Task item: After finding the line containing "white slope B2:C4" below, please output that line and each following one through the line containing "white plate K5:K7", exactly as written.

Information given:
────────

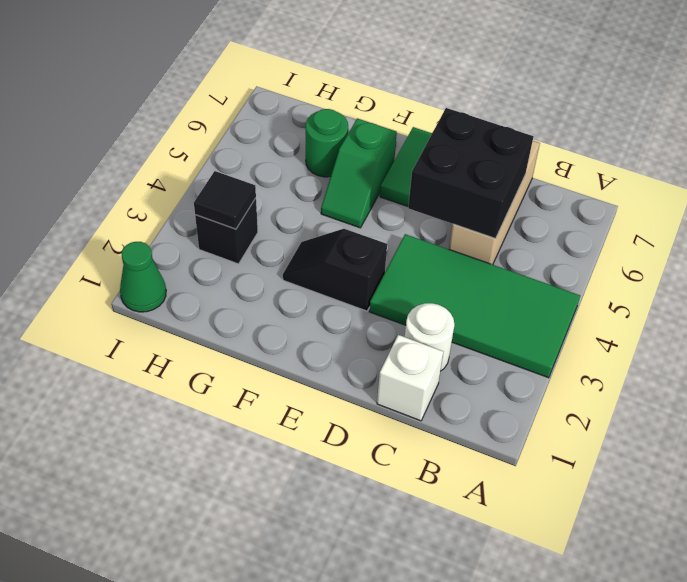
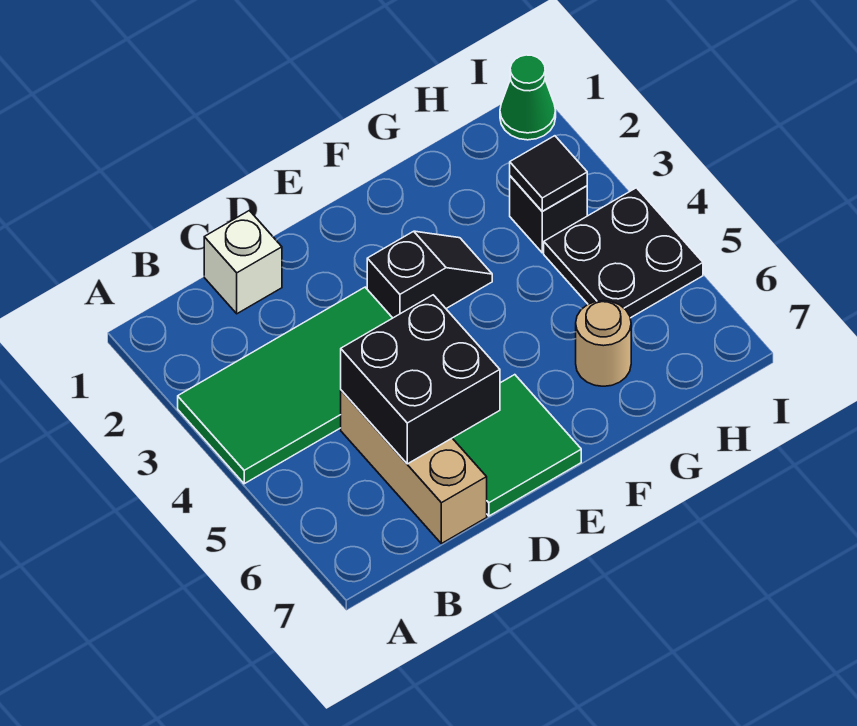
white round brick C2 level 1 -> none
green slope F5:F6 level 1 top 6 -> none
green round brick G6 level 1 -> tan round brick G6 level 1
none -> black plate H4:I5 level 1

────────

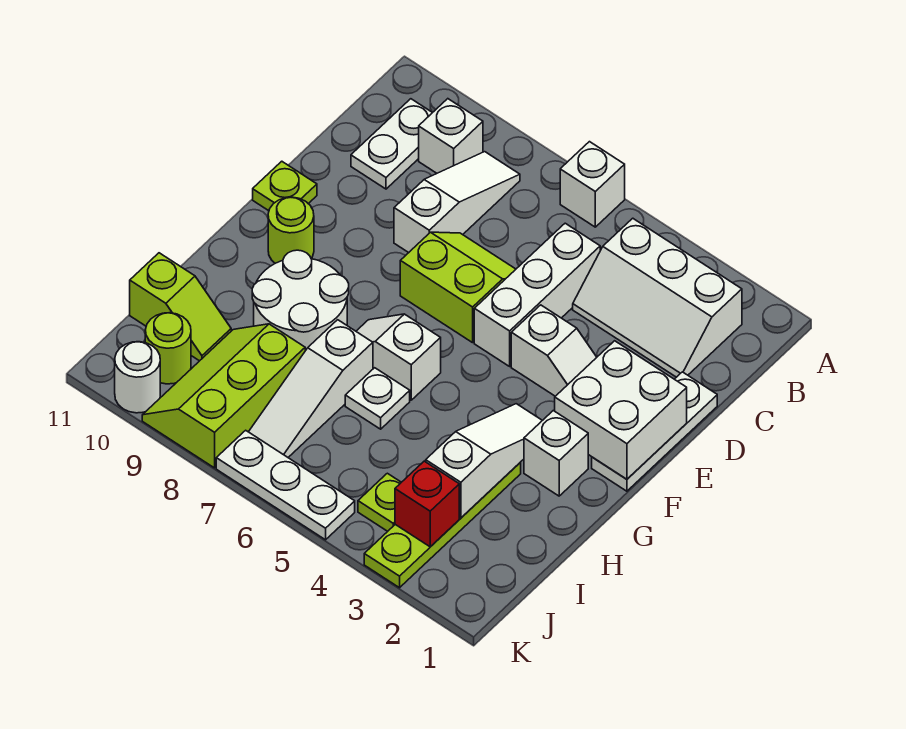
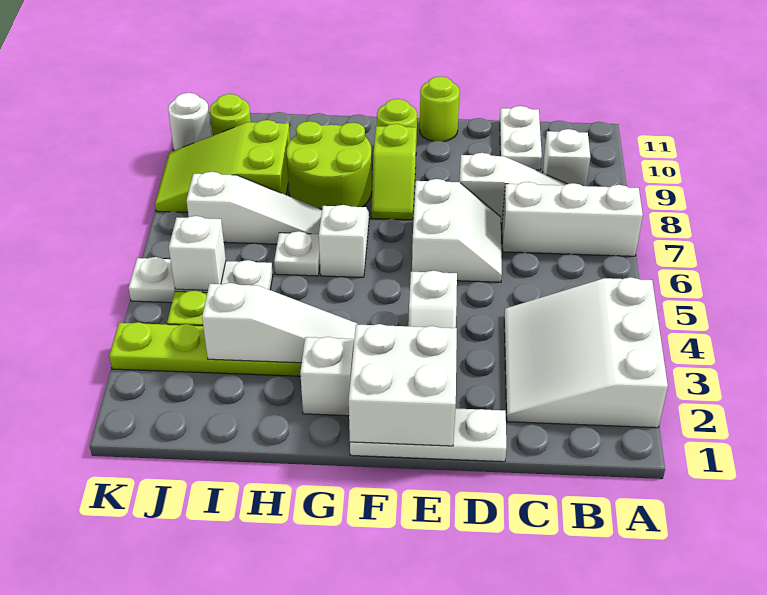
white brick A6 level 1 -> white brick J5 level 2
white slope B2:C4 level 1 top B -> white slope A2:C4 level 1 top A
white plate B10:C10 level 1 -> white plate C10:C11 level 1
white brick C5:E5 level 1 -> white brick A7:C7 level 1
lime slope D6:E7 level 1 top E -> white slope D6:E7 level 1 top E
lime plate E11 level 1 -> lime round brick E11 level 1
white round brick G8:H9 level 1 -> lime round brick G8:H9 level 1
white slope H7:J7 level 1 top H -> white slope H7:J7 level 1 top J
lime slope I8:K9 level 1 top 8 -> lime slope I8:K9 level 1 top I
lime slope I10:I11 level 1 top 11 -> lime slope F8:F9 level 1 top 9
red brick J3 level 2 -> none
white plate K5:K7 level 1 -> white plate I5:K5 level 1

────────

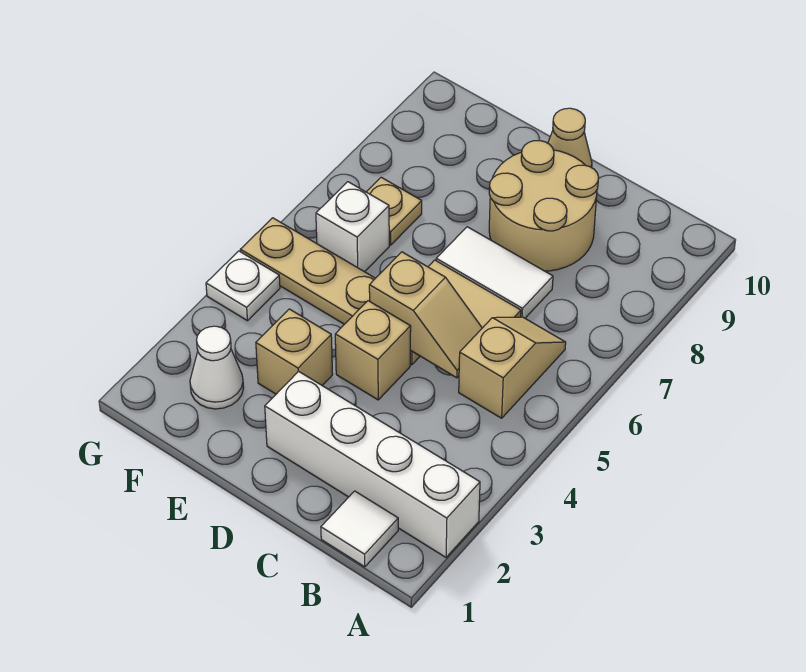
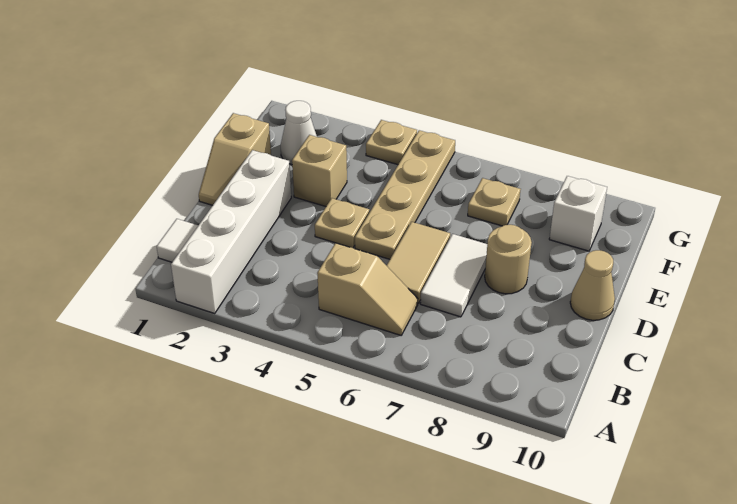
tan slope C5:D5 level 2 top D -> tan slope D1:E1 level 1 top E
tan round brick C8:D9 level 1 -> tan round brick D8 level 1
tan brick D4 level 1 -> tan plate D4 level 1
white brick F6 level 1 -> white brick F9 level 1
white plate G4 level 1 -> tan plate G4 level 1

────────

Task solution:
white slope B2:C4 level 1 top B -> white slope A2:C4 level 1 top A
white plate B10:C10 level 1 -> white plate C10:C11 level 1
white brick C5:E5 level 1 -> white brick A7:C7 level 1
lime slope D6:E7 level 1 top E -> white slope D6:E7 level 1 top E
lime plate E11 level 1 -> lime round brick E11 level 1
white round brick G8:H9 level 1 -> lime round brick G8:H9 level 1
white slope H7:J7 level 1 top H -> white slope H7:J7 level 1 top J
lime slope I8:K9 level 1 top 8 -> lime slope I8:K9 level 1 top I
lime slope I10:I11 level 1 top 11 -> lime slope F8:F9 level 1 top 9
red brick J3 level 2 -> none
white plate K5:K7 level 1 -> white plate I5:K5 level 1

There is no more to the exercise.